*** Available data Section Begins ***

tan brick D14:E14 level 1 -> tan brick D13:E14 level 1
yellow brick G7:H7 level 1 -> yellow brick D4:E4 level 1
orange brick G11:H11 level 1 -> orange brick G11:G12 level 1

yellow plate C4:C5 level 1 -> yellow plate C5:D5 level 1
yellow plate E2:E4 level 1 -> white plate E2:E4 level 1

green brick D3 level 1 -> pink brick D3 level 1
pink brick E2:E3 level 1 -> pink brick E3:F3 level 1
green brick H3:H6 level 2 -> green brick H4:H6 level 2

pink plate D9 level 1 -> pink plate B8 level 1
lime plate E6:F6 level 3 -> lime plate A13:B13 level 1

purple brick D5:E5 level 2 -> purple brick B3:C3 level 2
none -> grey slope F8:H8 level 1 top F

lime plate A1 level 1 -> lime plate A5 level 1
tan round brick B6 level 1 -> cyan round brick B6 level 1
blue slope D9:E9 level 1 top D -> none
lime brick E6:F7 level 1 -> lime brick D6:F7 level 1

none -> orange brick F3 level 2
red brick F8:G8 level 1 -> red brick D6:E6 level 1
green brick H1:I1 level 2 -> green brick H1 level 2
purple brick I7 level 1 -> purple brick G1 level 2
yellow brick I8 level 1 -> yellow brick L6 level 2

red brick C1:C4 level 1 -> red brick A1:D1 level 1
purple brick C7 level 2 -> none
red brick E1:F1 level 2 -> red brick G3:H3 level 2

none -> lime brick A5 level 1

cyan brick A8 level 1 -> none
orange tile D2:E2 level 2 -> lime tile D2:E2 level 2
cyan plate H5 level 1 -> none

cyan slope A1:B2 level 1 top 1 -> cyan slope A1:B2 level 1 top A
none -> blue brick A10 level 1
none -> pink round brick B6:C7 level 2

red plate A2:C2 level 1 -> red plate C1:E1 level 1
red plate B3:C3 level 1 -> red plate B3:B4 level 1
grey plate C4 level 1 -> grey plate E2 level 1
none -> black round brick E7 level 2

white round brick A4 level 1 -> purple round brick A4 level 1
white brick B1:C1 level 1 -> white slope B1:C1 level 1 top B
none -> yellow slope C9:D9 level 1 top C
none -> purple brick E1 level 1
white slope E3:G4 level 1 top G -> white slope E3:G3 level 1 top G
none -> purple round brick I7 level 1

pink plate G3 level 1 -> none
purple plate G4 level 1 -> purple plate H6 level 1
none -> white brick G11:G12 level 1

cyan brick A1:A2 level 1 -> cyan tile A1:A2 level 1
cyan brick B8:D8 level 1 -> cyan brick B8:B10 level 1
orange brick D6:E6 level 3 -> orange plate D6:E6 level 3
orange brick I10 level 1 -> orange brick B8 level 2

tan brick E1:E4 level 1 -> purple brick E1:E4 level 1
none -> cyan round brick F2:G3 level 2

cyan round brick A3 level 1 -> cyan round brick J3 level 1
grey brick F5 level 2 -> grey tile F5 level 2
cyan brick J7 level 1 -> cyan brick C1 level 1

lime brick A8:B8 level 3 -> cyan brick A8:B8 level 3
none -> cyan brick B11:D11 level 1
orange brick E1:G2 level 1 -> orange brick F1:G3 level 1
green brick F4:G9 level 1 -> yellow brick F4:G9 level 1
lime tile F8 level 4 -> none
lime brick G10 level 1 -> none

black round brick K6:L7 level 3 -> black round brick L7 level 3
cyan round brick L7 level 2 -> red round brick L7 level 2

*** Available data Section Ends ***

◆ Exercise details:
Only the lines that contain the string "black" should be copied from the entries above.

◆ Answer for the task:
none -> black round brick E7 level 2
black round brick K6:L7 level 3 -> black round brick L7 level 3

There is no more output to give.